#### Source material:
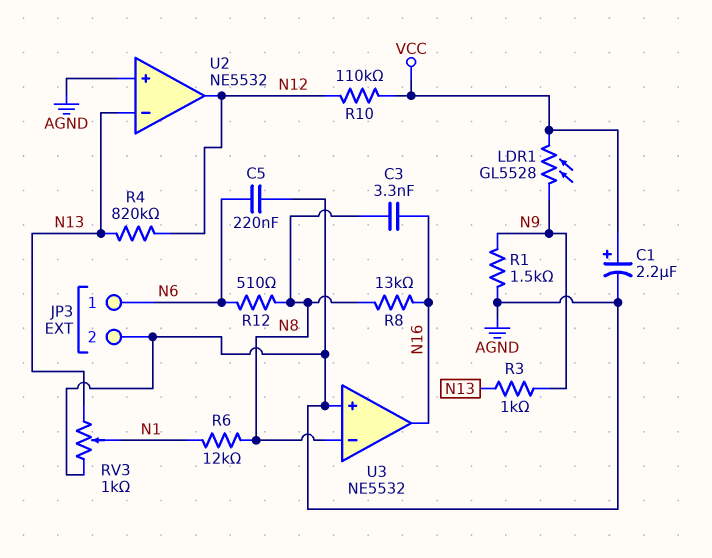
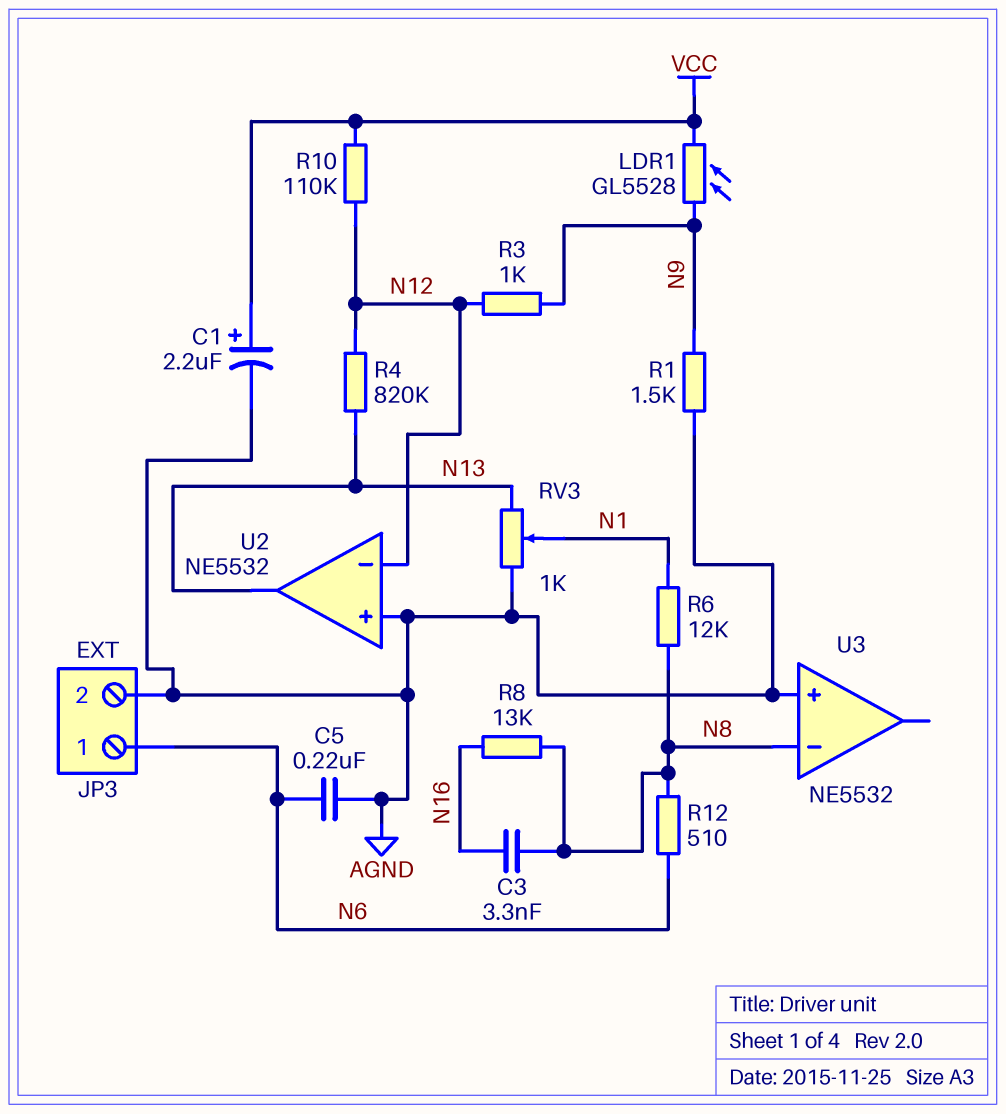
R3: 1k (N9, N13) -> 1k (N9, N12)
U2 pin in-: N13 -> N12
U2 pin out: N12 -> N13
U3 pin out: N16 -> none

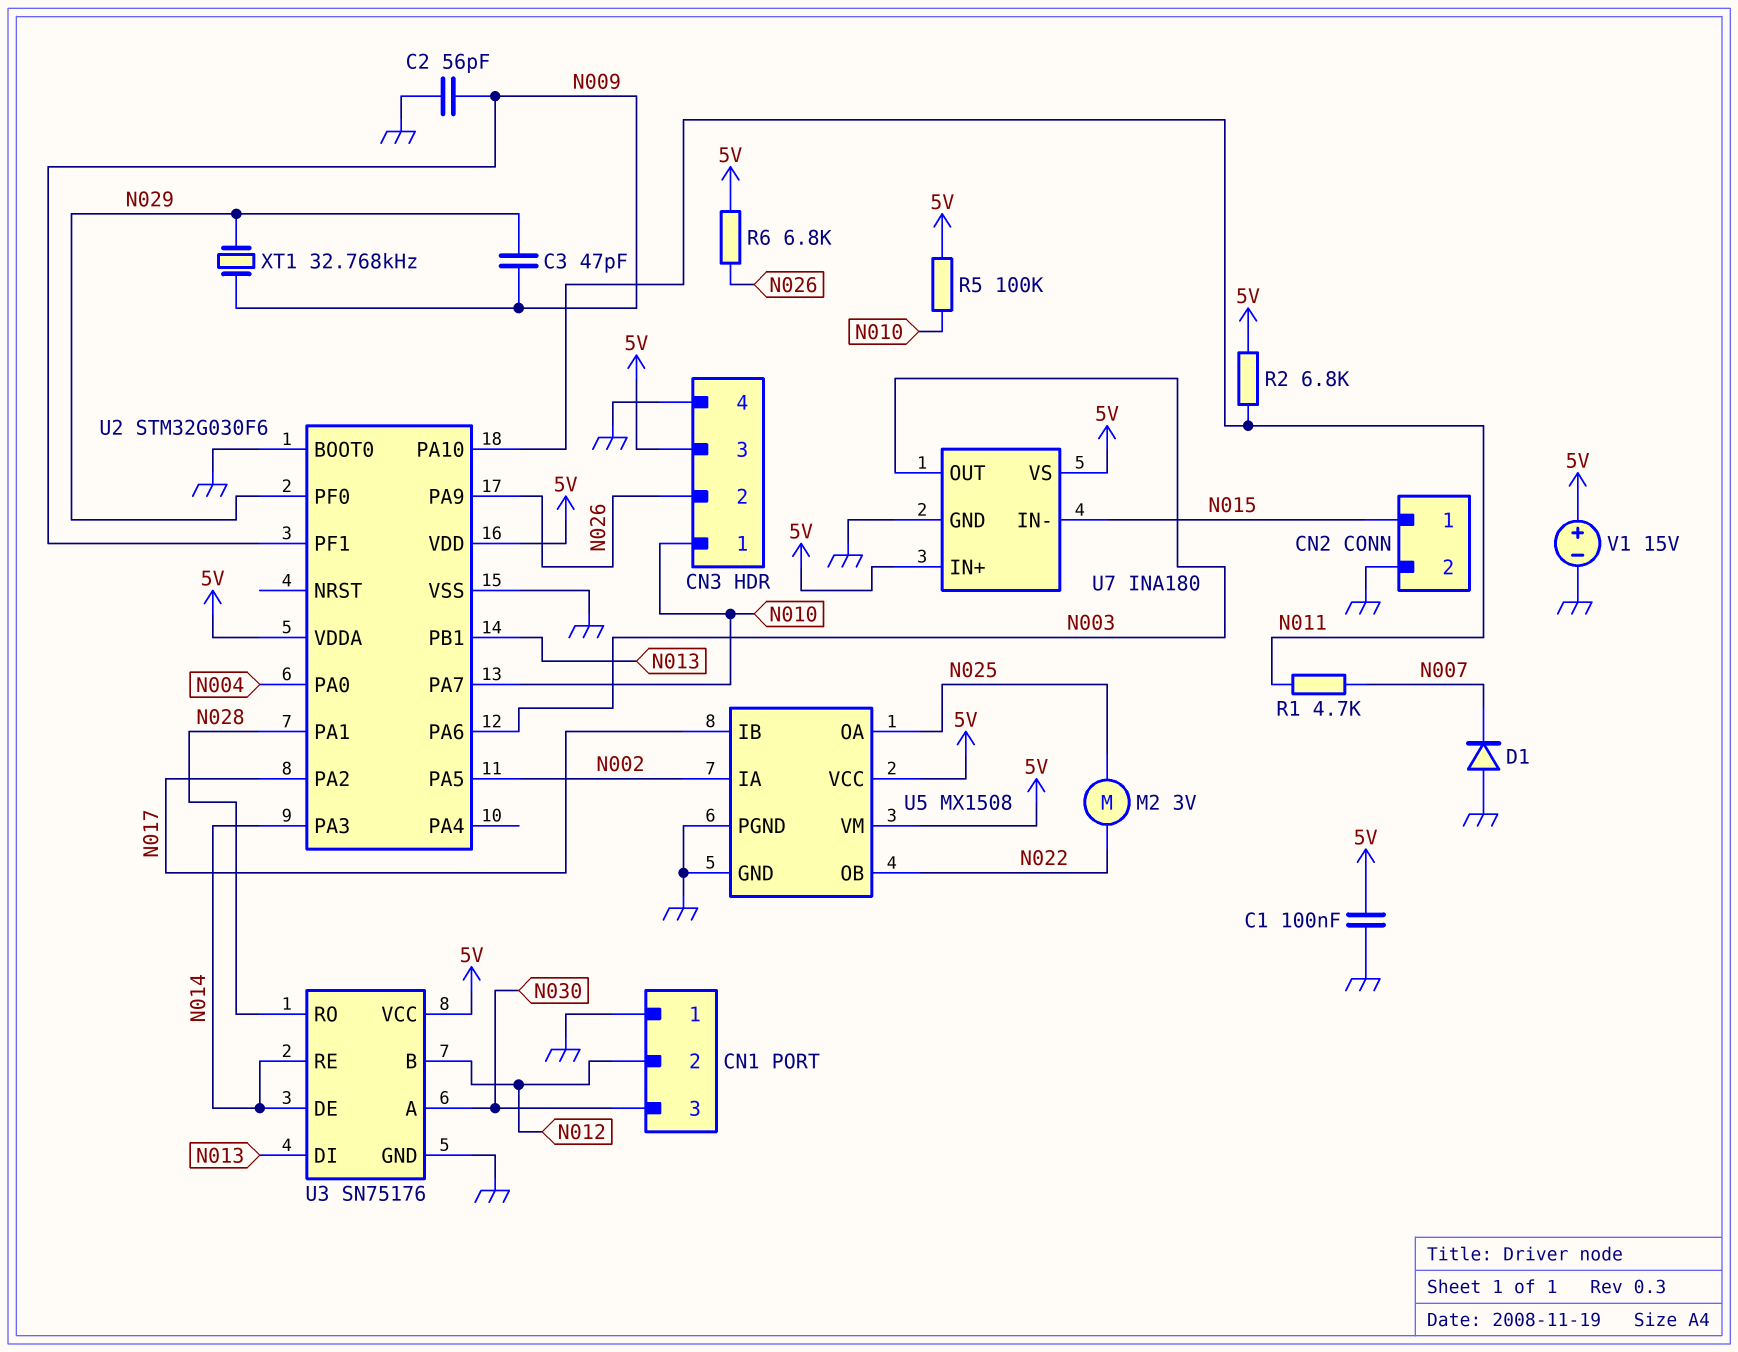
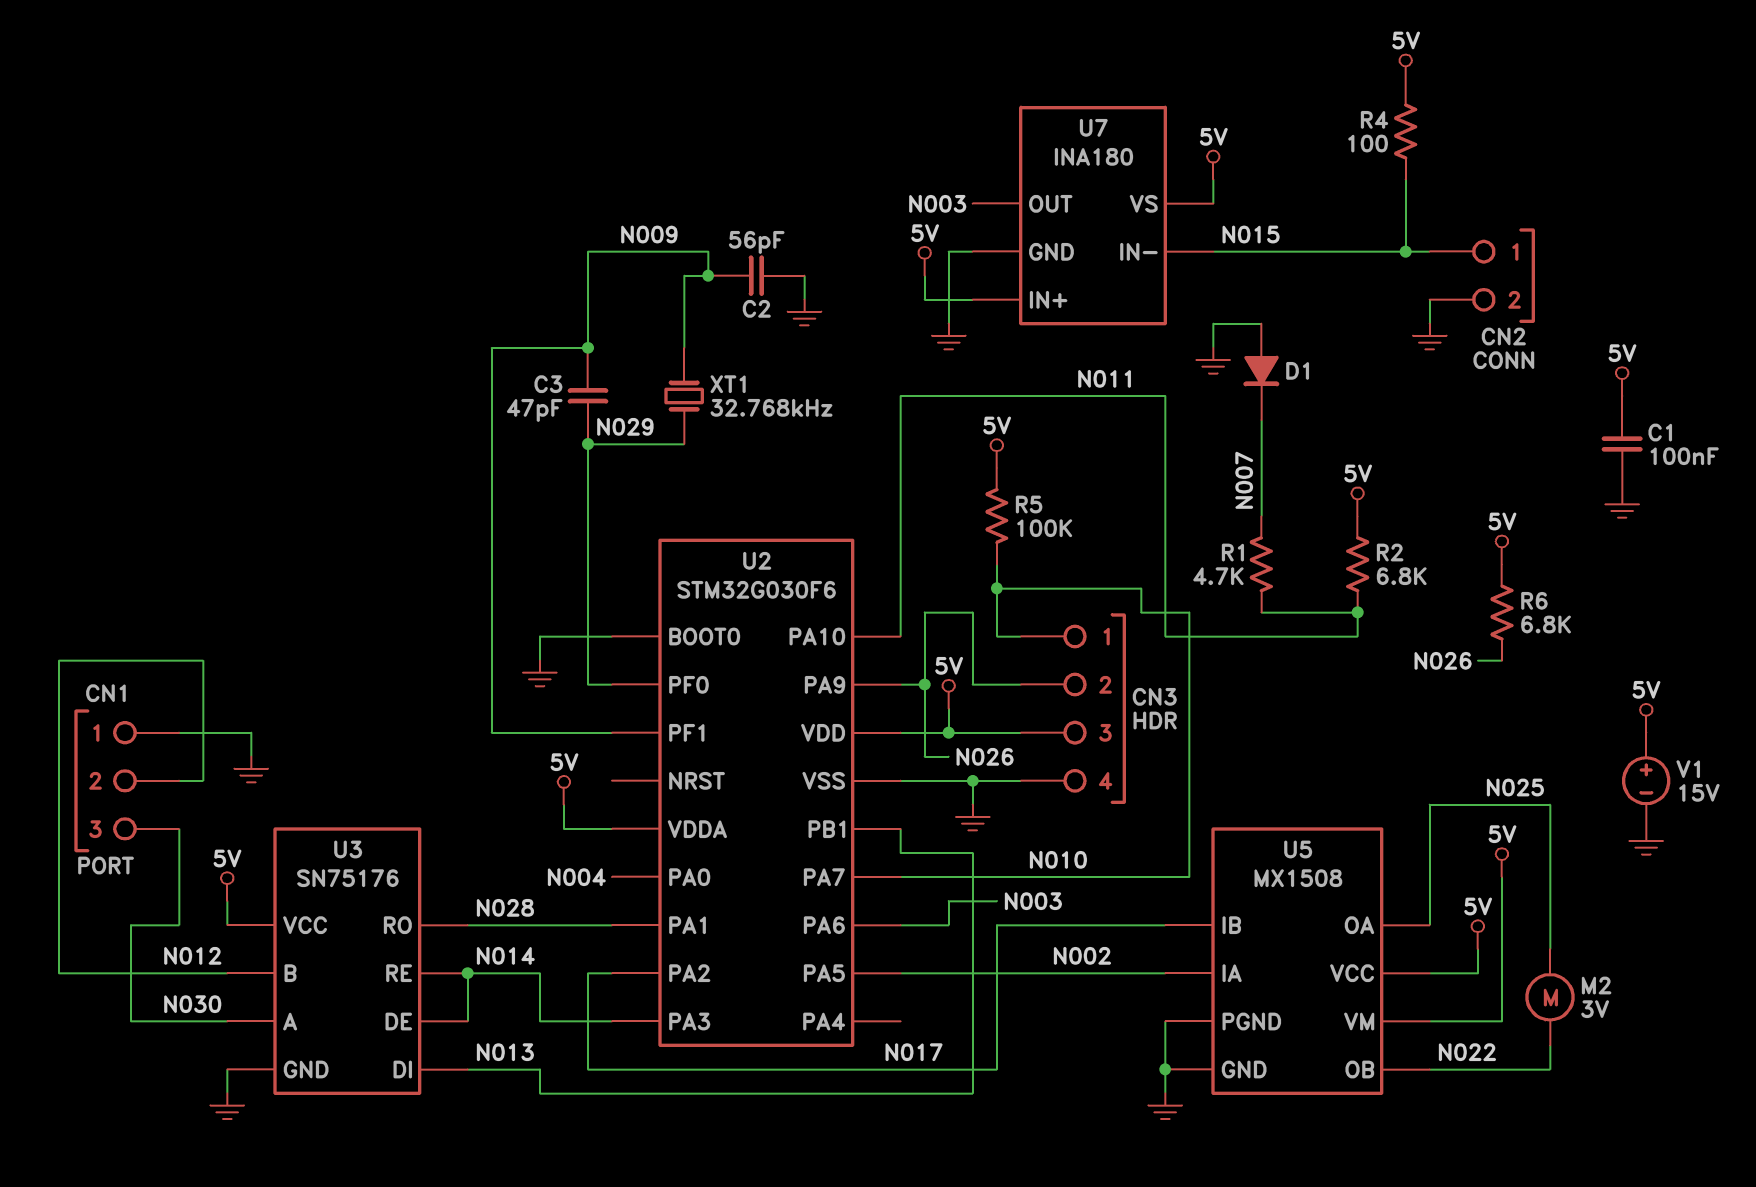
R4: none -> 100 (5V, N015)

#### Activity:
Above are the records; report how many of their lines hold the string "none", with no other words.

#### Written reply:
2